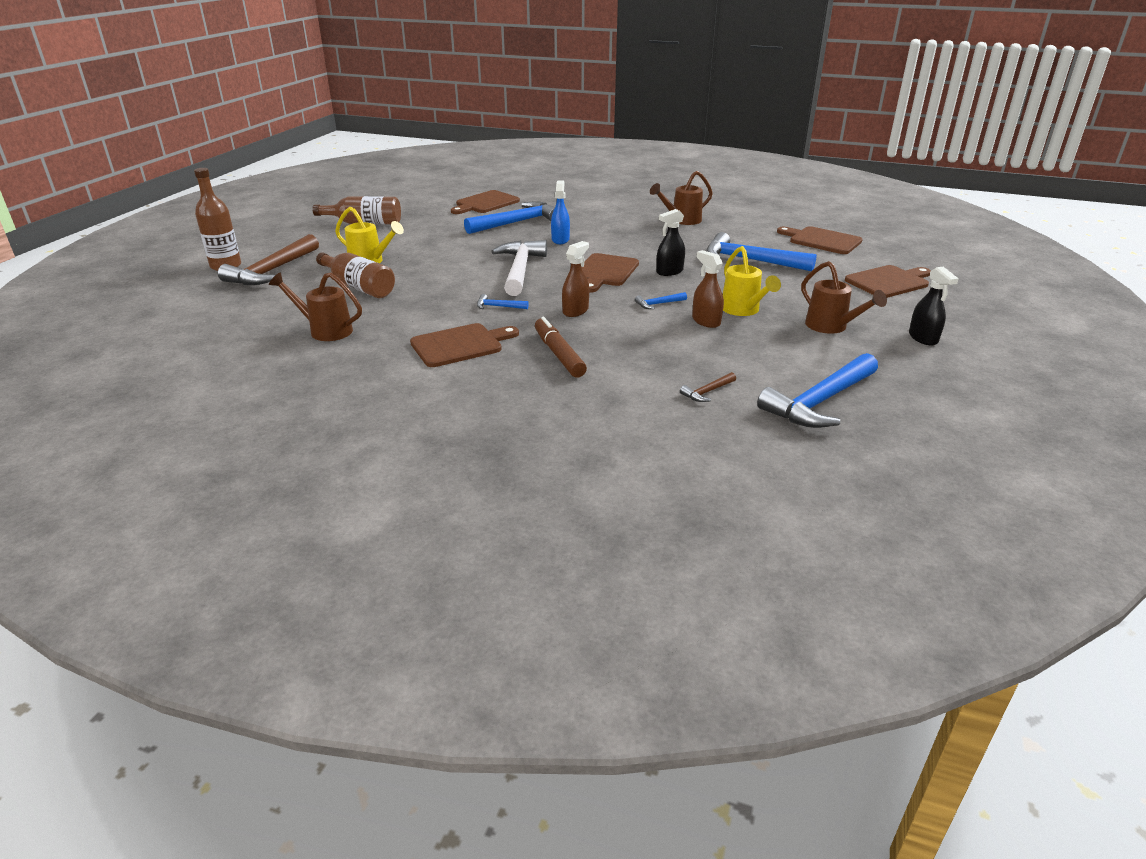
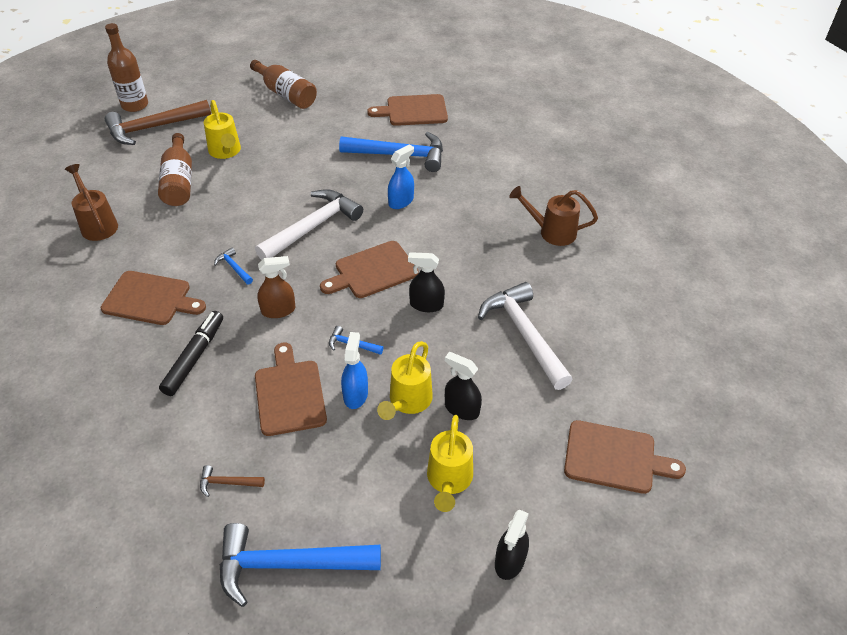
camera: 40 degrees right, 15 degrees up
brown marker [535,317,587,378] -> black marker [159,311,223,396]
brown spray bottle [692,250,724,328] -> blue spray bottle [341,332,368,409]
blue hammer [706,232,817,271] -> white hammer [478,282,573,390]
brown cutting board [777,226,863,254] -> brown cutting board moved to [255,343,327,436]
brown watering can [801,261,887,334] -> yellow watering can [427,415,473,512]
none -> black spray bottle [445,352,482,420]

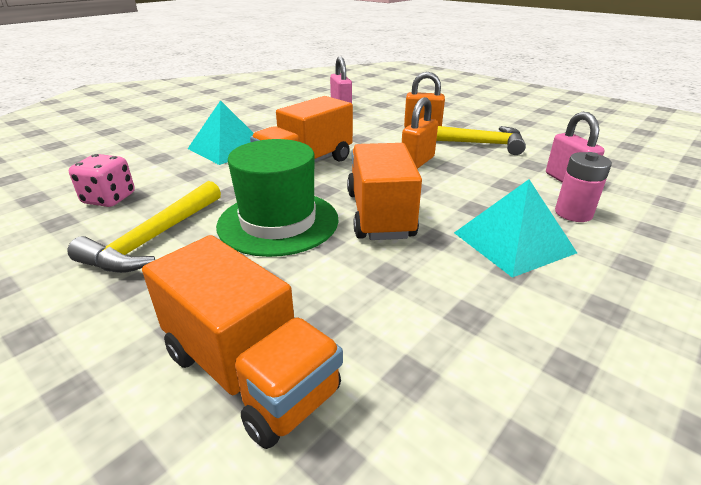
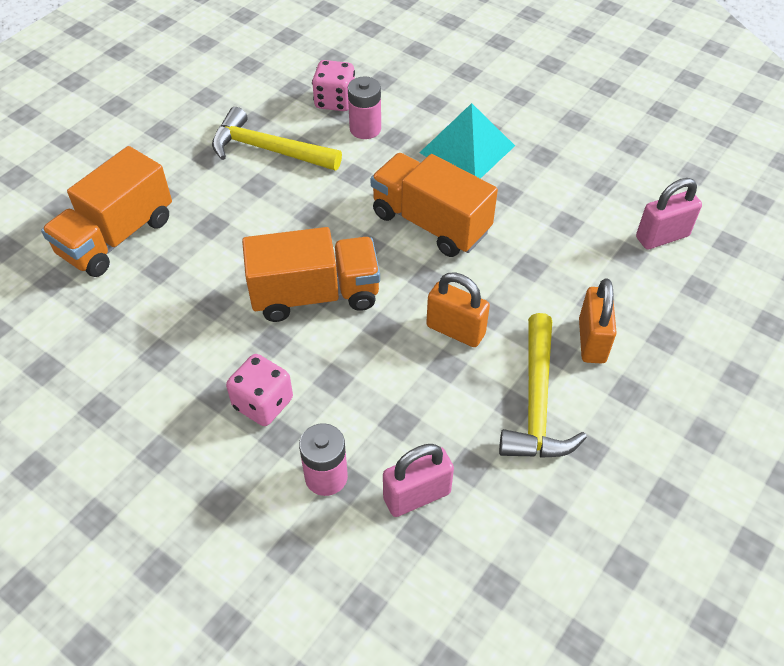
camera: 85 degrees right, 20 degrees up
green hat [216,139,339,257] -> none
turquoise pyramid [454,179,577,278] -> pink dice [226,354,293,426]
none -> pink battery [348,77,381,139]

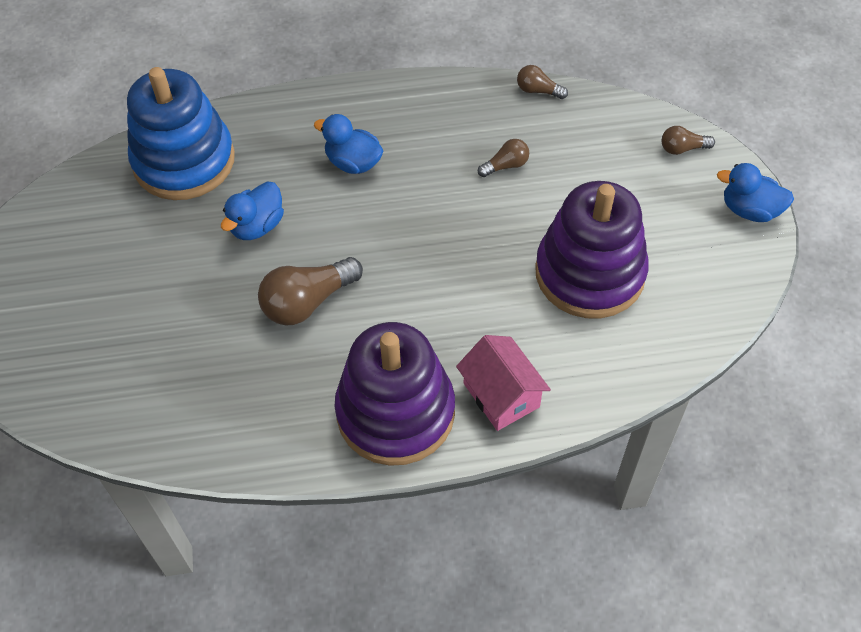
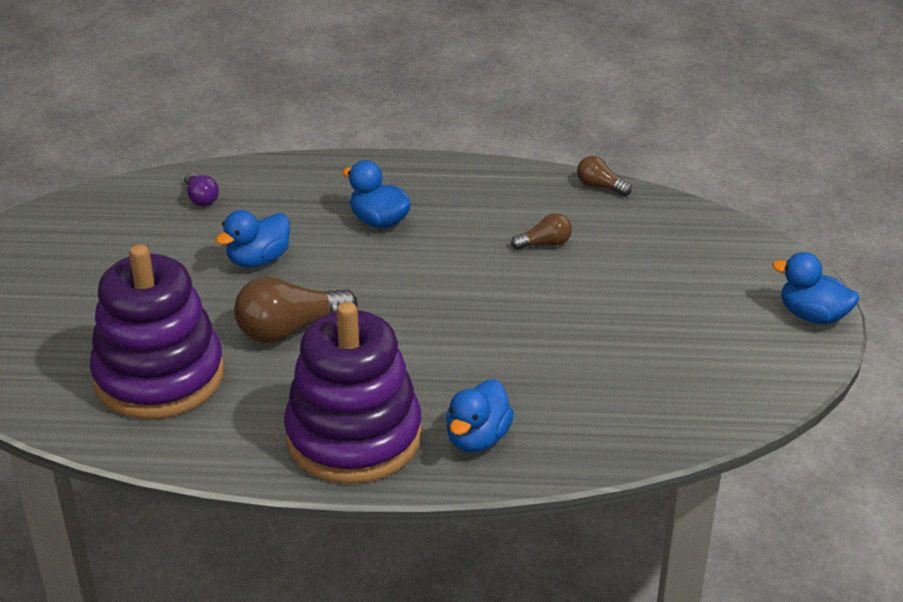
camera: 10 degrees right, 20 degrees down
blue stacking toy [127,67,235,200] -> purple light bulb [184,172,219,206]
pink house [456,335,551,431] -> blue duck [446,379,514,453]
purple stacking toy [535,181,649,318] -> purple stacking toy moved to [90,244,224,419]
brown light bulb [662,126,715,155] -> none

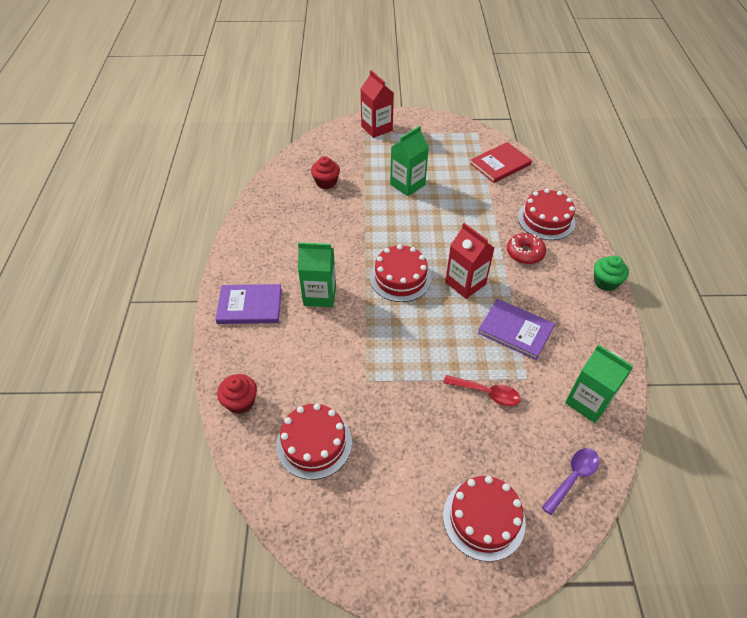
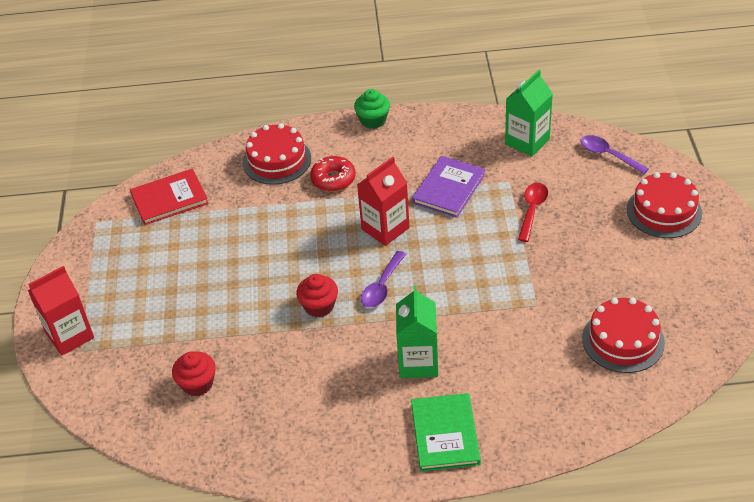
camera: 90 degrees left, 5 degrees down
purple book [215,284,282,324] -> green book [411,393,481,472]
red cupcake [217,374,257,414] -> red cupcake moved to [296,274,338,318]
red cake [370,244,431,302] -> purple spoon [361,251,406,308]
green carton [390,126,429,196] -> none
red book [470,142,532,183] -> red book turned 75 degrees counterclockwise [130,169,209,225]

* * * * *

• **EXERCISE OBJECTIVE**
Please copy the line that contains "purple book [215,284,282,324]" and each line after it through the end of the records, exactly, and no other lines.

• **EXERCISE OUTPUT**
purple book [215,284,282,324] -> green book [411,393,481,472]
red cupcake [217,374,257,414] -> red cupcake moved to [296,274,338,318]
red cake [370,244,431,302] -> purple spoon [361,251,406,308]
green carton [390,126,429,196] -> none
red book [470,142,532,183] -> red book turned 75 degrees counterclockwise [130,169,209,225]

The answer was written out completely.